- [TASK INSTRUCTIONS] Quote the records that follow in full, leaving the pictures out.

[Records from a collection]
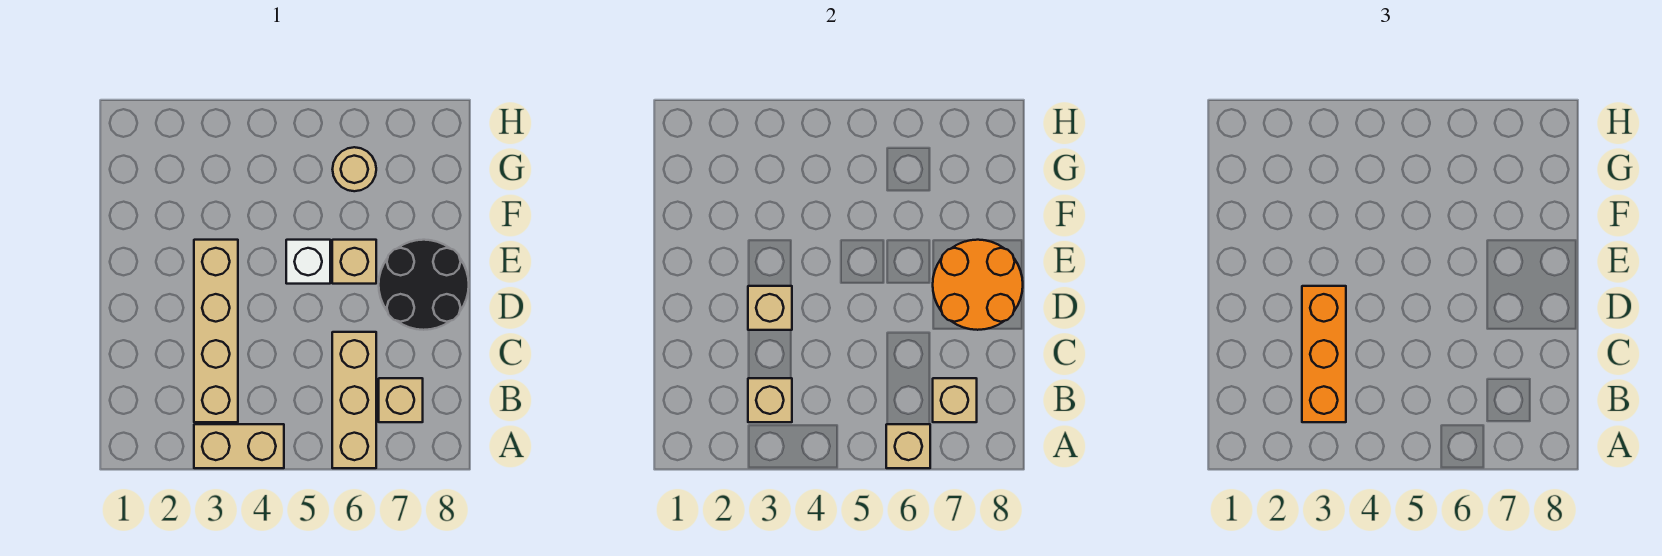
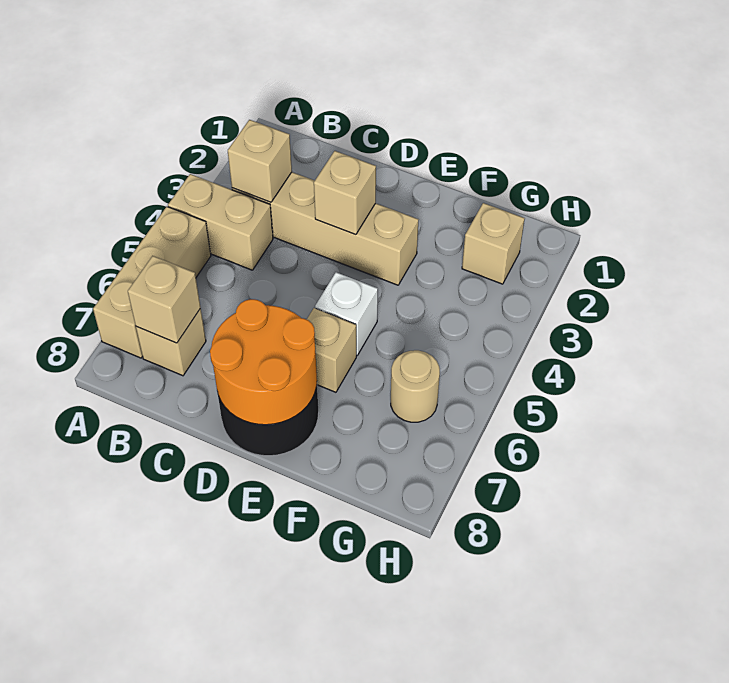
tan brick A3:A4 level 1 -> tan brick A4:B4 level 1
tan brick A6:C6 level 1 -> tan brick A5:A7 level 1
tan brick A6 level 2 -> tan brick G2 level 1
orange brick B3:D3 level 3 -> none

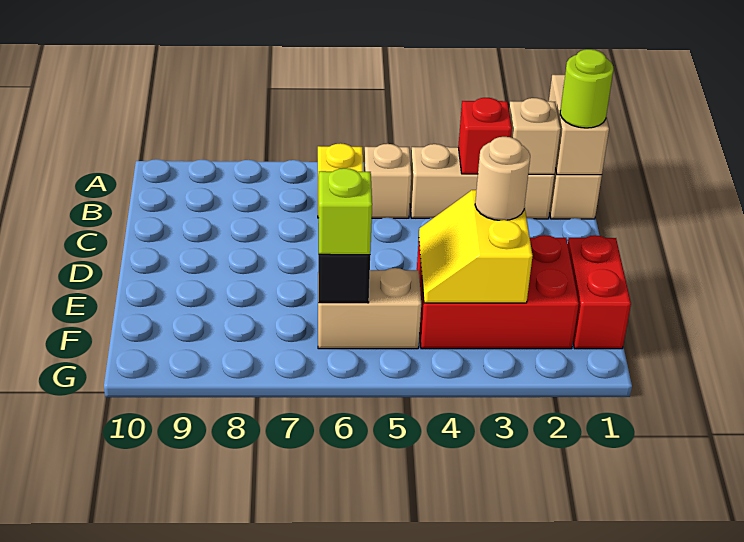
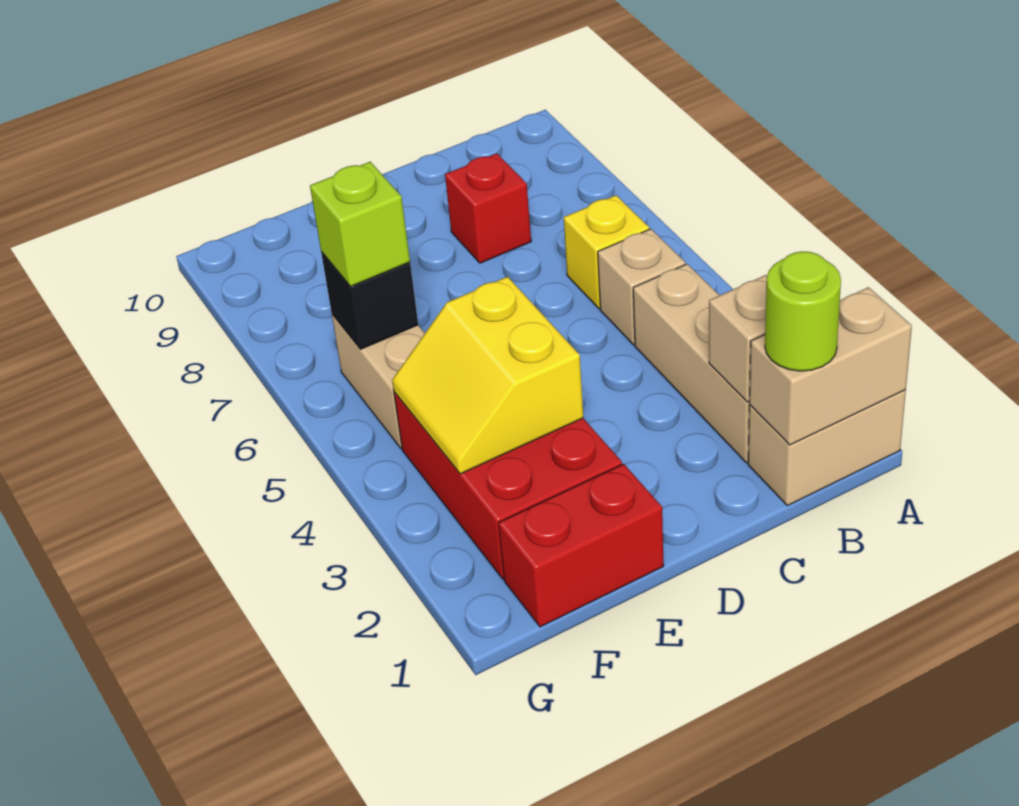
red brick B3 level 2 -> red brick C8 level 1
yellow slope E3:F4 level 2 top 3 -> yellow slope E3:F4 level 2 top E
tan round brick E3 level 3 -> none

- [EXERCISE OUTPUT]
tan brick A3:A4 level 1 -> tan brick A4:B4 level 1
tan brick A6:C6 level 1 -> tan brick A5:A7 level 1
tan brick A6 level 2 -> tan brick G2 level 1
orange brick B3:D3 level 3 -> none

red brick B3 level 2 -> red brick C8 level 1
yellow slope E3:F4 level 2 top 3 -> yellow slope E3:F4 level 2 top E
tan round brick E3 level 3 -> none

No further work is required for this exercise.